[Extracted records]
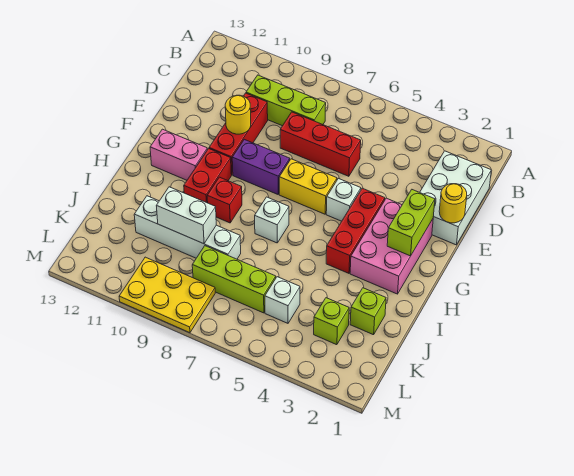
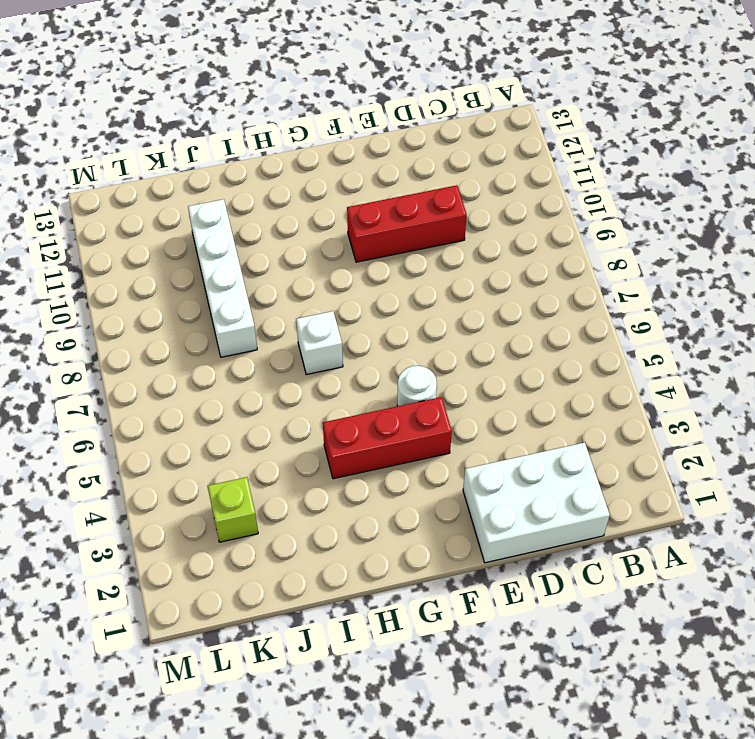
white round brick F5 level 1 -> white brick F5 level 1
none -> lime brick C8:C10 level 1
none -> red brick D6:D8 level 1
none -> pink brick F2:H3 level 1

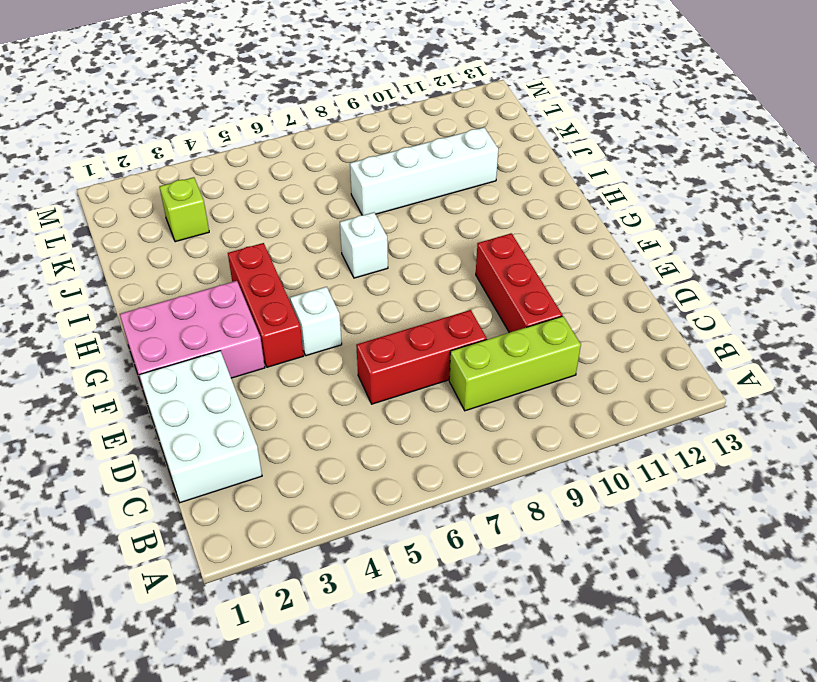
pink brick F1:G3 level 1 -> pink brick F2:H3 level 1
none -> yellow brick F6:F7 level 1
none -> purple brick F8:F9 level 1
none -> red brick G10:H10 level 1

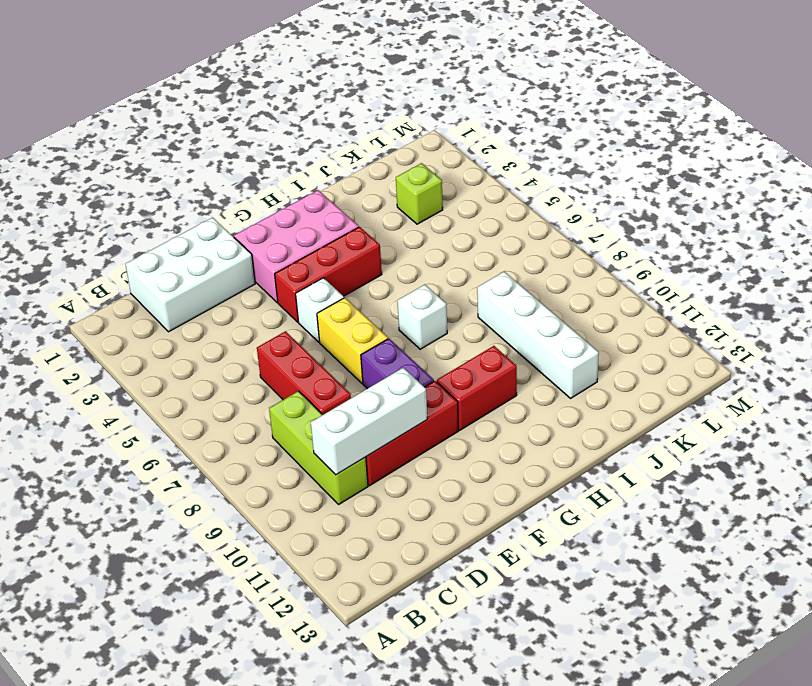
white brick C10:E10 level 2 -> yellow round brick E10 level 2
none -> pink brick G11:G12 level 1
none -> red brick H9 level 1
none -> lime brick J2 level 1

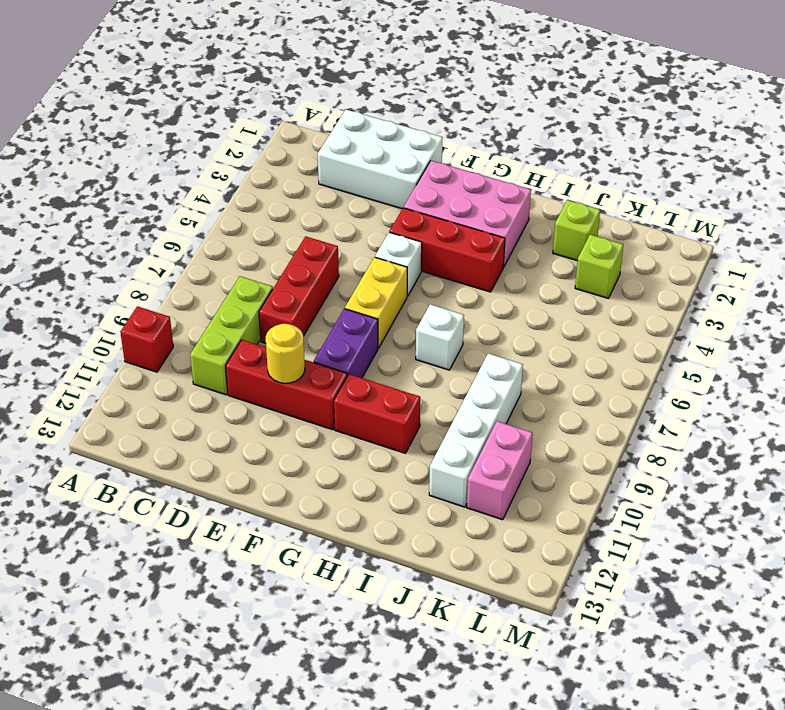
red brick A10 level 1 -> red brick H9 level 1
pink brick K10:K11 level 1 -> pink brick G11:G12 level 1
none -> white brick K5 level 1
none -> lime brick K6:K8 level 1
none -> yellow plate L8:M10 level 1

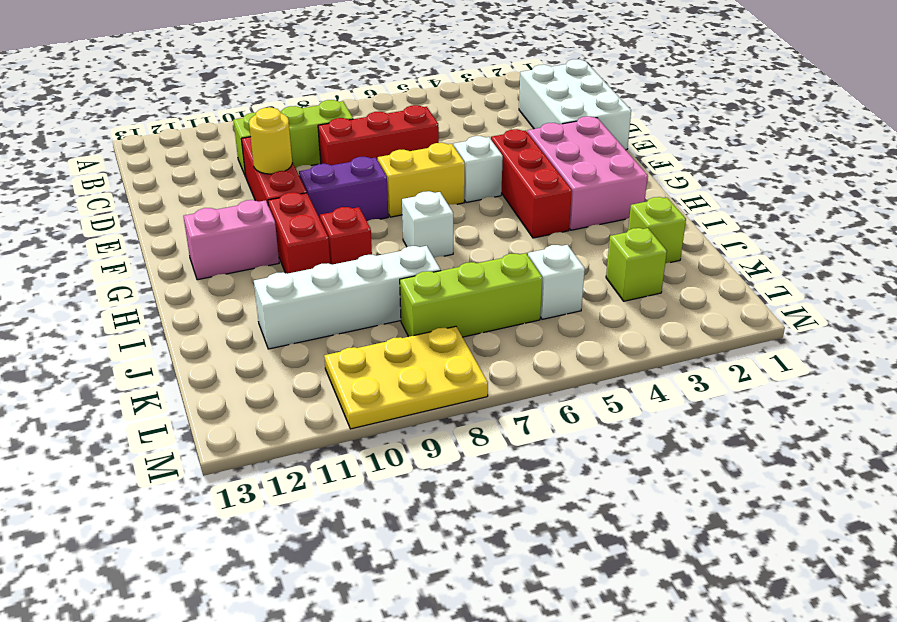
none -> yellow round brick E1 level 2
none -> lime brick F2:G2 level 2
none -> white brick J9:J10 level 2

[What is expected] Please copy exactly, and only, the lines running from the one containing "none -> lime brick F2:G2 level 2" through the end of the listing.

[Solved exercise]
none -> lime brick F2:G2 level 2
none -> white brick J9:J10 level 2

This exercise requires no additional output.